Data provided
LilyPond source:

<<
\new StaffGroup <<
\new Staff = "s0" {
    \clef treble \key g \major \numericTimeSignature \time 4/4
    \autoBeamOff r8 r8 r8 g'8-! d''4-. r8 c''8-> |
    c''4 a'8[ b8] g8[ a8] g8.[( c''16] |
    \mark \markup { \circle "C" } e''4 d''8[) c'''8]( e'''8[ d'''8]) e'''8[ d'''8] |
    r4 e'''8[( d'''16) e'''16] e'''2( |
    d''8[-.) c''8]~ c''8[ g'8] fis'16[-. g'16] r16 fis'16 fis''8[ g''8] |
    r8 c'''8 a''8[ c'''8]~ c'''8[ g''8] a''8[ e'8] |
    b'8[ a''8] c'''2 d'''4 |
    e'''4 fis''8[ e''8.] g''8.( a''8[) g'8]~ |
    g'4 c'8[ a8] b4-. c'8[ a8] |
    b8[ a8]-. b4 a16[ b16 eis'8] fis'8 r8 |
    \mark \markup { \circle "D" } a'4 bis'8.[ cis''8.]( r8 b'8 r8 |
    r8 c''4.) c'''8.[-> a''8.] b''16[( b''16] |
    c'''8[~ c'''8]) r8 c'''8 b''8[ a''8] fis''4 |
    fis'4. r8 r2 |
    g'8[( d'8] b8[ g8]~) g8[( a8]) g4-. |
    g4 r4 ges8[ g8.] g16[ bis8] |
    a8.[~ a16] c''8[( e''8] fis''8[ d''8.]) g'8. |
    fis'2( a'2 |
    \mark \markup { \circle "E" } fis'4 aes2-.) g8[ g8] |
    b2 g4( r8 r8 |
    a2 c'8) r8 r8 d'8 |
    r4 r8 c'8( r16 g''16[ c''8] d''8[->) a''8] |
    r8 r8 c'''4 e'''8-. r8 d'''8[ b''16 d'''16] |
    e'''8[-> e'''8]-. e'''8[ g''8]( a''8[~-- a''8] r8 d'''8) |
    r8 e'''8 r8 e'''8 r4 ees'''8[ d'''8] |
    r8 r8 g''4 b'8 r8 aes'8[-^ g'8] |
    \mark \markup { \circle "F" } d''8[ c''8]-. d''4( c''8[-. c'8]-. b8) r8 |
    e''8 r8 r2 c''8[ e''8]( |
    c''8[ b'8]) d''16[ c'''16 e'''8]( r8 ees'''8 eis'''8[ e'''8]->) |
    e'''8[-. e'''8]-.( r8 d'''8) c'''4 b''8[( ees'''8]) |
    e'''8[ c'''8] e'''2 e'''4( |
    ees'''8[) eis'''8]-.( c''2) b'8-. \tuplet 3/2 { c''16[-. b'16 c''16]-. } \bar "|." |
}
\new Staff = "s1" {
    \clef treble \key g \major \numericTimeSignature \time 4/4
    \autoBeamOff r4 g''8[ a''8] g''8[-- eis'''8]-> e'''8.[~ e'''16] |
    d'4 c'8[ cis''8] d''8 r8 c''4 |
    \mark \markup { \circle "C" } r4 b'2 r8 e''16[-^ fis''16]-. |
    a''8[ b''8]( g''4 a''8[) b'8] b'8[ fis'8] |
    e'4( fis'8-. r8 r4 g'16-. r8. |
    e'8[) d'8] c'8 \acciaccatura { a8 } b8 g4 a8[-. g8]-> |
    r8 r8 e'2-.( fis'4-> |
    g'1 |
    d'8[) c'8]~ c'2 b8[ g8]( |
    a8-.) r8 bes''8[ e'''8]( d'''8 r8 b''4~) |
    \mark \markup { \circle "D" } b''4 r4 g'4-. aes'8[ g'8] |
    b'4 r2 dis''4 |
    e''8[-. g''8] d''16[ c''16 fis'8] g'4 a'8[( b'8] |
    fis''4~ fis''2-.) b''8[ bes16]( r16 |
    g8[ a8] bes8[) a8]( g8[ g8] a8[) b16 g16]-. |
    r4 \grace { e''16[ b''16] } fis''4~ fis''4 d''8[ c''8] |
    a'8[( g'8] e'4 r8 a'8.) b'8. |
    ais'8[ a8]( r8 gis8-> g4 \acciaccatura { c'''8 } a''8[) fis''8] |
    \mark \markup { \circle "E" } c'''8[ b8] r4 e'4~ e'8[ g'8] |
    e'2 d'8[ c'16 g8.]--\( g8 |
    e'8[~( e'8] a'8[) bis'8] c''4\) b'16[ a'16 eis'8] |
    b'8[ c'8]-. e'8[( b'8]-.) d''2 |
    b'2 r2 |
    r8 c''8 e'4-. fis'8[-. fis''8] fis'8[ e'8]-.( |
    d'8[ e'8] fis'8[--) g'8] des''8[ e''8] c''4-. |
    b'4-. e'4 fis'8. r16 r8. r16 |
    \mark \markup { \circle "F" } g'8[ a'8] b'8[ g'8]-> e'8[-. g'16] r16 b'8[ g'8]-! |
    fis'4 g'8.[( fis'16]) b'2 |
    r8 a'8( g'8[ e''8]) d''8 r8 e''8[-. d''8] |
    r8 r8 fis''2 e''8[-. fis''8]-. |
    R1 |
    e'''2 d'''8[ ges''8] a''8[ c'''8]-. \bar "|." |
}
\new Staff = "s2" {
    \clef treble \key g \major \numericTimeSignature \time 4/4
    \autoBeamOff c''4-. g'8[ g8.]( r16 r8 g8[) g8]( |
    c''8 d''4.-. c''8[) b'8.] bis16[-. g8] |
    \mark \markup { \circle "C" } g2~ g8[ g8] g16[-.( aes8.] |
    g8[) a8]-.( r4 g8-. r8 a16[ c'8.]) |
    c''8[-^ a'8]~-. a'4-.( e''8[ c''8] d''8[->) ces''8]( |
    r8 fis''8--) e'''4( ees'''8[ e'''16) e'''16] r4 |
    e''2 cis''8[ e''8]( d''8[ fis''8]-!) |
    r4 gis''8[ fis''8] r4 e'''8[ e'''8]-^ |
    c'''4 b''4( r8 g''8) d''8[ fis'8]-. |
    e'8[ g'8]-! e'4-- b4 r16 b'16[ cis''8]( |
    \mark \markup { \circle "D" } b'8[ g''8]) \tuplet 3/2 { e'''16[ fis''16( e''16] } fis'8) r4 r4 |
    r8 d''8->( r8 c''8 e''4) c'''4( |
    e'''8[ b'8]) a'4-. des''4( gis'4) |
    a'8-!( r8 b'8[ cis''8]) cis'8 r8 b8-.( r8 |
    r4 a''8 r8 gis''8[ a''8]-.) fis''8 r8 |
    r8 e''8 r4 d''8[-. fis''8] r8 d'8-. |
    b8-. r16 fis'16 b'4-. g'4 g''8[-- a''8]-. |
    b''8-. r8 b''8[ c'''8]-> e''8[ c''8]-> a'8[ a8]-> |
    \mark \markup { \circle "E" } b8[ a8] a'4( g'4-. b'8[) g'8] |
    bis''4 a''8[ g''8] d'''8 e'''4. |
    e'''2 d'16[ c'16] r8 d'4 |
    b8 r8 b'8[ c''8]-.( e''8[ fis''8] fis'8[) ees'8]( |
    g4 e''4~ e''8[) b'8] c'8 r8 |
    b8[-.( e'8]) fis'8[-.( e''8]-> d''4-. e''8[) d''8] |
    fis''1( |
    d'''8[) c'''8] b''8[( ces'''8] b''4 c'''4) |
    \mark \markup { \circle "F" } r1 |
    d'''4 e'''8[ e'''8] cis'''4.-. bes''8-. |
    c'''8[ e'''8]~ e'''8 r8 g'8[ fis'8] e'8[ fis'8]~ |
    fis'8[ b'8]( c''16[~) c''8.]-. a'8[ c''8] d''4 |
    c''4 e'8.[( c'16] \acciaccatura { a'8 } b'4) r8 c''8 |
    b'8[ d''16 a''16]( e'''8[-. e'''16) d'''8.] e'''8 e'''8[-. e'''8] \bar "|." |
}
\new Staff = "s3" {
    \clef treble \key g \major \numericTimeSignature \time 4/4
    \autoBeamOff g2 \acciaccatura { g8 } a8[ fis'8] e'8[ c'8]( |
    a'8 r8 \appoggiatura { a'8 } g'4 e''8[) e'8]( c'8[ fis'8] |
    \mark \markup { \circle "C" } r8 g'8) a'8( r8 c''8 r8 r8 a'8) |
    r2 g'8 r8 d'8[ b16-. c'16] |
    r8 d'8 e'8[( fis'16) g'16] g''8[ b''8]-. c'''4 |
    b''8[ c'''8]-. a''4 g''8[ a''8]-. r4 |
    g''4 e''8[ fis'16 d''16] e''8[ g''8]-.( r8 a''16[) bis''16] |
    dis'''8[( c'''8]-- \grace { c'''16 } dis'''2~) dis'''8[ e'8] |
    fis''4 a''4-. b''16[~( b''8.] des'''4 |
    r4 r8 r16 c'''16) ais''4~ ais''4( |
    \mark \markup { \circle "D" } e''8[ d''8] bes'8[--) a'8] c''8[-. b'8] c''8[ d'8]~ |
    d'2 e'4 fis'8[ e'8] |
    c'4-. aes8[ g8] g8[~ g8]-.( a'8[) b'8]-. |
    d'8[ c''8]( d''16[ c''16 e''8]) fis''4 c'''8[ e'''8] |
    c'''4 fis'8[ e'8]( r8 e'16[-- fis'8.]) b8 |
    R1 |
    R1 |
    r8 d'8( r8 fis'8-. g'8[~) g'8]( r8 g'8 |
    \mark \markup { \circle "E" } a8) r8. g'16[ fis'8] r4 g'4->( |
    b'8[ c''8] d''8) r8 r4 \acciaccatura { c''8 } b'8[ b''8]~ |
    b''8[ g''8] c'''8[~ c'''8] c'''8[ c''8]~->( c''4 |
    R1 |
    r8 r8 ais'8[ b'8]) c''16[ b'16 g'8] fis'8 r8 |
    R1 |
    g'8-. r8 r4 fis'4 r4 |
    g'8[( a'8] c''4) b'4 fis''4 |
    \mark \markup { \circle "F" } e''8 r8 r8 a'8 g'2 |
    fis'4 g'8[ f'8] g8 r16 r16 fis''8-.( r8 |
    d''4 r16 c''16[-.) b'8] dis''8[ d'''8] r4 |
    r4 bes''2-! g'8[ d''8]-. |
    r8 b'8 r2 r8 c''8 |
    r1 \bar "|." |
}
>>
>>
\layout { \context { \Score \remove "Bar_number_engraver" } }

Task prompt
Please pull out every line in the entries above that contains the string "grace", with case counting in the match.

Full response
    r4 \grace { e''16[ b''16] } fis''4~ fis''4 d''8[ c''8] |
    dis'''8[( c'''8]-- \grace { c'''16 } dis'''2~) dis'''8[ e'8] |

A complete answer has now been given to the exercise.